*The request*
Copy these lines, substituting "half circle" for every "semicircle" and leaving everything else as it is.

━━ Recorded information

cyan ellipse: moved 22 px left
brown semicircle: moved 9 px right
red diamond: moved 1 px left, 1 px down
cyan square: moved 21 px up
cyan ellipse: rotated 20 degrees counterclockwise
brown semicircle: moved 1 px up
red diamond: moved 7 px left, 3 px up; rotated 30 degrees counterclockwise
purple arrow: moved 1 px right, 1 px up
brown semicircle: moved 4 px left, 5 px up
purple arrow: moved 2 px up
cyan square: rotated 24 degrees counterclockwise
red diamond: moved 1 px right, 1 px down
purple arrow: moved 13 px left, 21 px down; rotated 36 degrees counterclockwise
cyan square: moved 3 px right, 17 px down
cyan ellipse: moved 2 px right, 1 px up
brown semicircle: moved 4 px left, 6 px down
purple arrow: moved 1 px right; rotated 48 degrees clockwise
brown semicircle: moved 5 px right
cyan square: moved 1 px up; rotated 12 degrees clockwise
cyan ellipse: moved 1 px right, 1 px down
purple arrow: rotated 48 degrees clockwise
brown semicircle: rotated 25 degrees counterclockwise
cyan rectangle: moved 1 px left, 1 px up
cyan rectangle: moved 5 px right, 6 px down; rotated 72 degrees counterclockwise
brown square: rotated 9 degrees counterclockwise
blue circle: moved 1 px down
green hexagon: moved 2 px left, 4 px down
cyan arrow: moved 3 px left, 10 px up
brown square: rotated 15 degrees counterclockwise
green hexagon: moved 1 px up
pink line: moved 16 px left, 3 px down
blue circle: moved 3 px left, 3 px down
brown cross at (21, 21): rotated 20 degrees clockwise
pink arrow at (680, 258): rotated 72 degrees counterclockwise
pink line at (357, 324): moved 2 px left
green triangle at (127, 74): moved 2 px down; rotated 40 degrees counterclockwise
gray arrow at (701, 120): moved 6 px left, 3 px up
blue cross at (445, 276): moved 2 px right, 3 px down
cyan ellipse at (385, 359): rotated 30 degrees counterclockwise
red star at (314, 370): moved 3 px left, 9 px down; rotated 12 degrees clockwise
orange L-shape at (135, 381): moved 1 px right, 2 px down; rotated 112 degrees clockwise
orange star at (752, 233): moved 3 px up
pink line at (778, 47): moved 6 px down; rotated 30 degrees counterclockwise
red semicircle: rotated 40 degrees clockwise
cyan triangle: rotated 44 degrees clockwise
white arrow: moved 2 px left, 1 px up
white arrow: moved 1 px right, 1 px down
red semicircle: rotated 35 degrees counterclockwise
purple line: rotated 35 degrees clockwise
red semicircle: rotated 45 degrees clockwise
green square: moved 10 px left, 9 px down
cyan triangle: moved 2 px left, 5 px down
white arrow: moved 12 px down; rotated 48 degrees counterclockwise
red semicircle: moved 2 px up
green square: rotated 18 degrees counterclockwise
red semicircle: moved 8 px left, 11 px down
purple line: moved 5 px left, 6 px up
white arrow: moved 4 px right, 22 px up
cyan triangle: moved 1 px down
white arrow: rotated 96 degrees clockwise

━━━━

*Finished answer*
cyan ellipse: moved 22 px left
brown half circle: moved 9 px right
red diamond: moved 1 px left, 1 px down
cyan square: moved 21 px up
cyan ellipse: rotated 20 degrees counterclockwise
brown half circle: moved 1 px up
red diamond: moved 7 px left, 3 px up; rotated 30 degrees counterclockwise
purple arrow: moved 1 px right, 1 px up
brown half circle: moved 4 px left, 5 px up
purple arrow: moved 2 px up
cyan square: rotated 24 degrees counterclockwise
red diamond: moved 1 px right, 1 px down
purple arrow: moved 13 px left, 21 px down; rotated 36 degrees counterclockwise
cyan square: moved 3 px right, 17 px down
cyan ellipse: moved 2 px right, 1 px up
brown half circle: moved 4 px left, 6 px down
purple arrow: moved 1 px right; rotated 48 degrees clockwise
brown half circle: moved 5 px right
cyan square: moved 1 px up; rotated 12 degrees clockwise
cyan ellipse: moved 1 px right, 1 px down
purple arrow: rotated 48 degrees clockwise
brown half circle: rotated 25 degrees counterclockwise
cyan rectangle: moved 1 px left, 1 px up
cyan rectangle: moved 5 px right, 6 px down; rotated 72 degrees counterclockwise
brown square: rotated 9 degrees counterclockwise
blue circle: moved 1 px down
green hexagon: moved 2 px left, 4 px down
cyan arrow: moved 3 px left, 10 px up
brown square: rotated 15 degrees counterclockwise
green hexagon: moved 1 px up
pink line: moved 16 px left, 3 px down
blue circle: moved 3 px left, 3 px down
brown cross at (21, 21): rotated 20 degrees clockwise
pink arrow at (680, 258): rotated 72 degrees counterclockwise
pink line at (357, 324): moved 2 px left
green triangle at (127, 74): moved 2 px down; rotated 40 degrees counterclockwise
gray arrow at (701, 120): moved 6 px left, 3 px up
blue cross at (445, 276): moved 2 px right, 3 px down
cyan ellipse at (385, 359): rotated 30 degrees counterclockwise
red star at (314, 370): moved 3 px left, 9 px down; rotated 12 degrees clockwise
orange L-shape at (135, 381): moved 1 px right, 2 px down; rotated 112 degrees clockwise
orange star at (752, 233): moved 3 px up
pink line at (778, 47): moved 6 px down; rotated 30 degrees counterclockwise
red half circle: rotated 40 degrees clockwise
cyan triangle: rotated 44 degrees clockwise
white arrow: moved 2 px left, 1 px up
white arrow: moved 1 px right, 1 px down
red half circle: rotated 35 degrees counterclockwise
purple line: rotated 35 degrees clockwise
red half circle: rotated 45 degrees clockwise
green square: moved 10 px left, 9 px down
cyan triangle: moved 2 px left, 5 px down
white arrow: moved 12 px down; rotated 48 degrees counterclockwise
red half circle: moved 2 px up
green square: rotated 18 degrees counterclockwise
red half circle: moved 8 px left, 11 px down
purple line: moved 5 px left, 6 px up
white arrow: moved 4 px right, 22 px up
cyan triangle: moved 1 px down
white arrow: rotated 96 degrees clockwise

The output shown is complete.